-- Record excerpts follows --

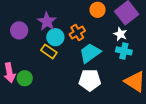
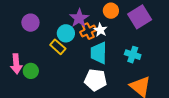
purple star: (47, 21) -> (79, 18), moved
white star: (120, 34) -> (100, 30), moved
cyan trapezoid: (90, 53) -> (99, 53), turned -60

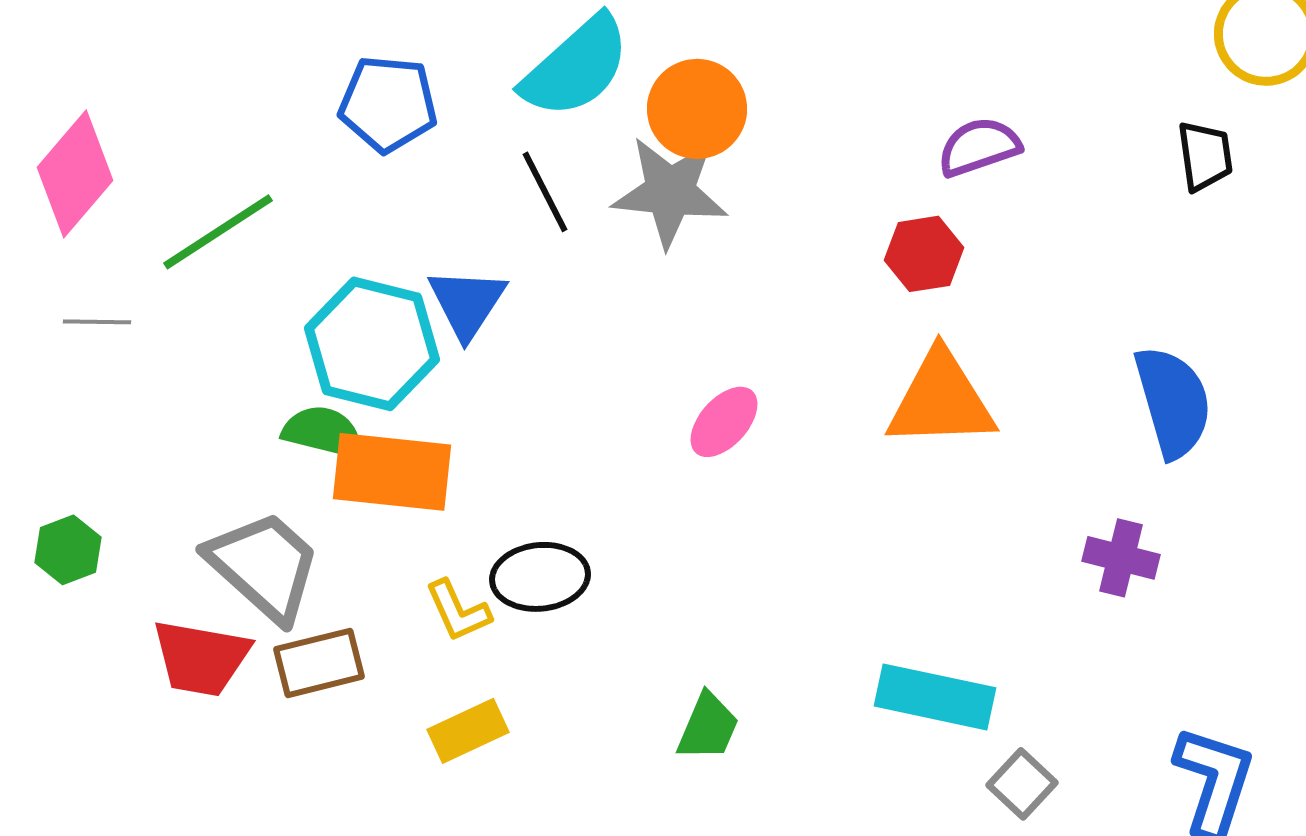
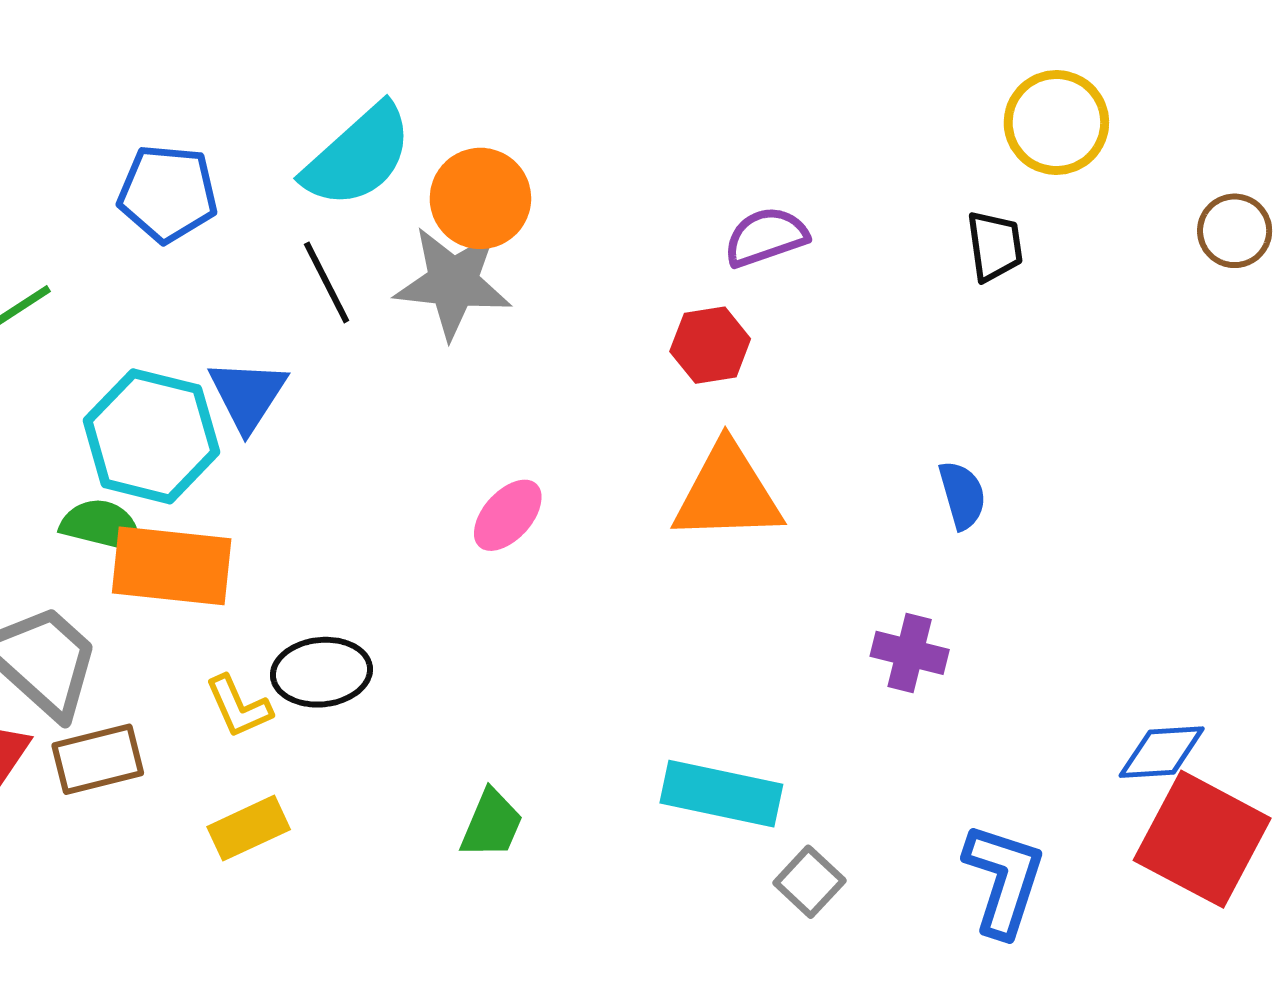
blue semicircle: (1173, 402) -> (962, 495), size x0.6

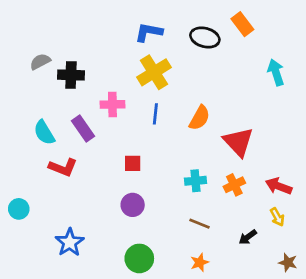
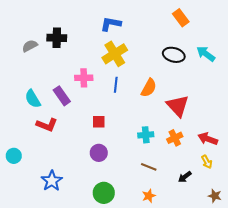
black ellipse: (205, 37) -> (174, 55), moved
cyan arrow: (276, 72) -> (206, 54), turned -36
black cross: (71, 75) -> (57, 38), moved

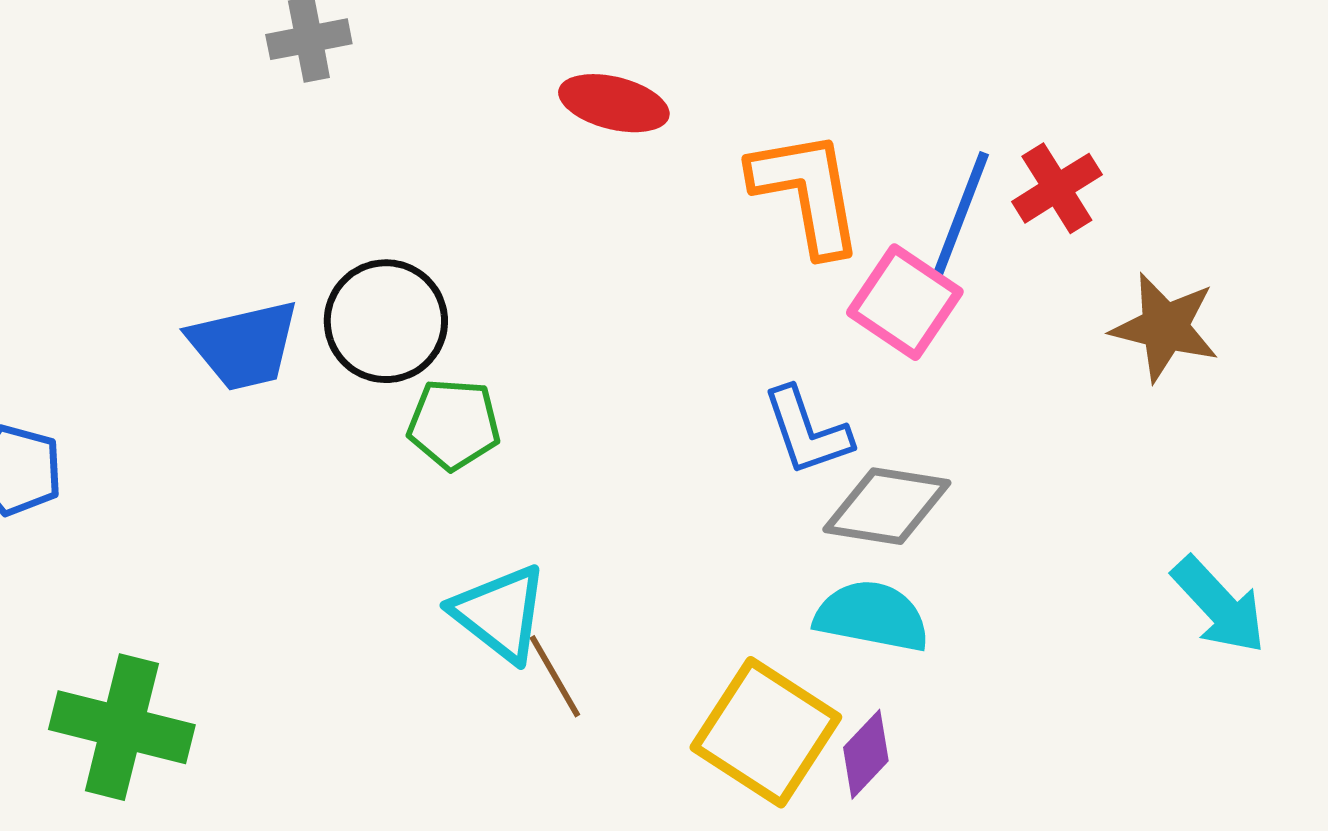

-- Record excerpts concluded --

» Work required: If a line in the entries above includes "cyan", count it; report the total alone.

» Exercise answer: 2